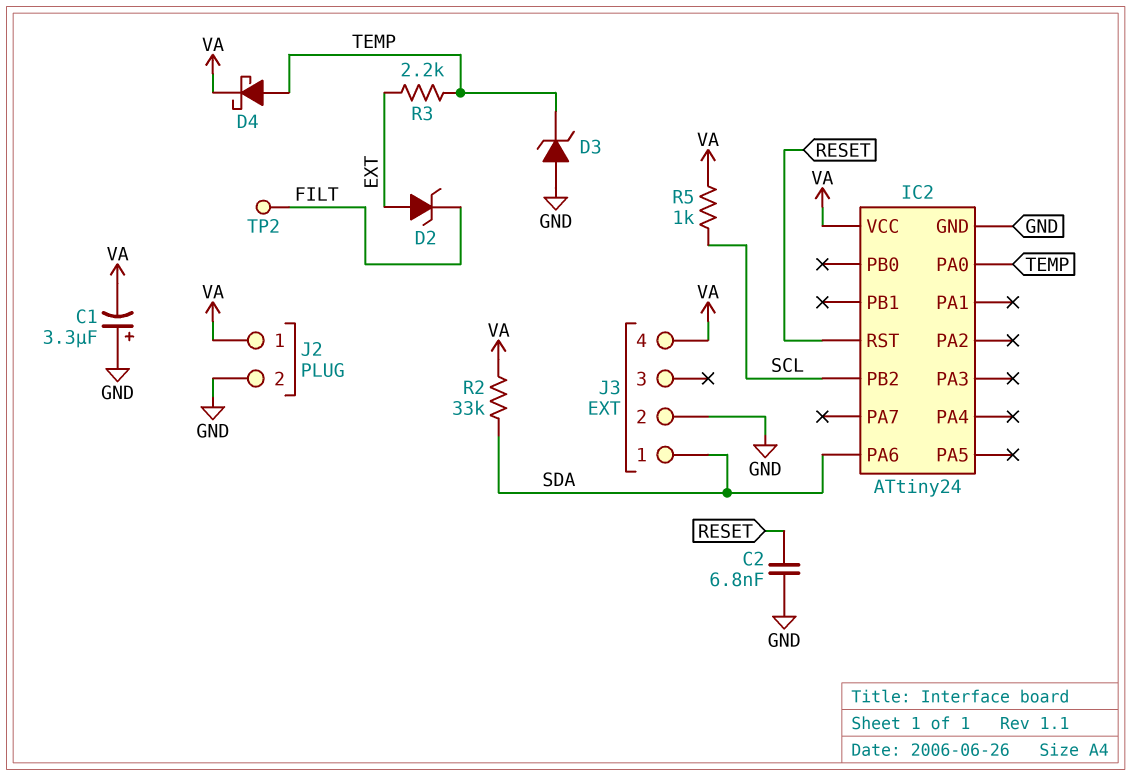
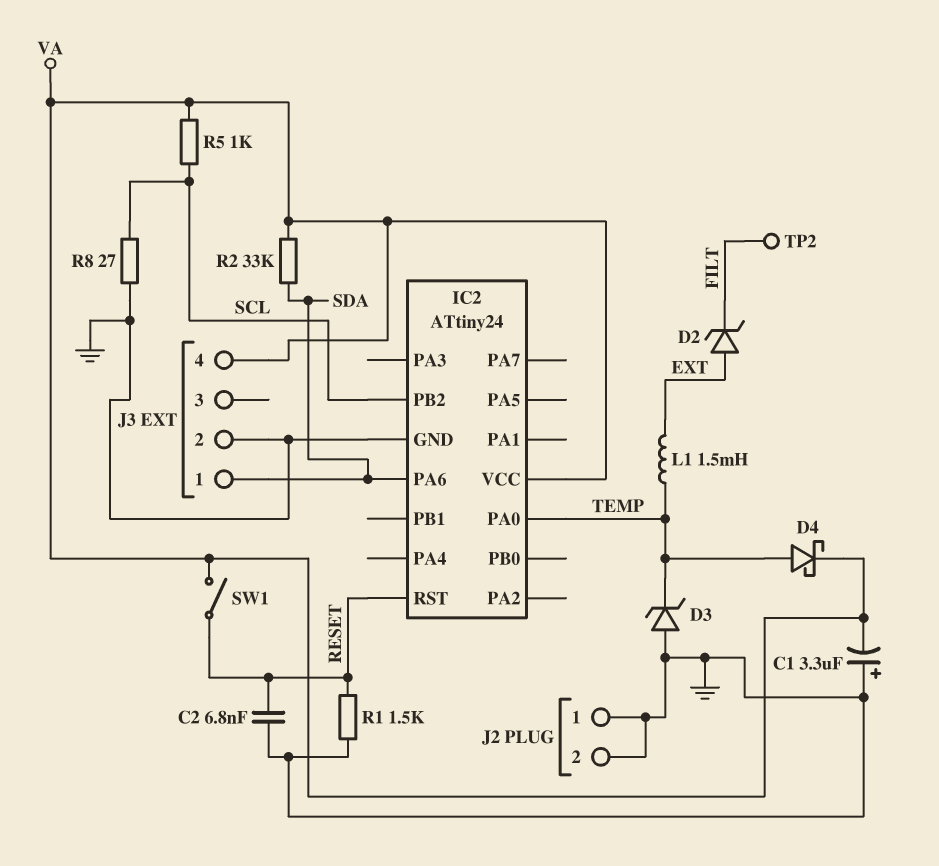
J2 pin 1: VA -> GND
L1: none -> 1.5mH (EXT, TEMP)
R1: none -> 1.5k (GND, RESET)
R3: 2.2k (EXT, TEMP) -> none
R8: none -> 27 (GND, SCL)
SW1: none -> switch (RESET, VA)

---

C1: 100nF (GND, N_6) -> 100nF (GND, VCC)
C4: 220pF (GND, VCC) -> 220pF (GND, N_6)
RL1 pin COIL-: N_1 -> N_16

_Work instructions_
List all lines above in which the string "RESET" appears.

_Solved problem_
R1: none -> 1.5k (GND, RESET)
SW1: none -> switch (RESET, VA)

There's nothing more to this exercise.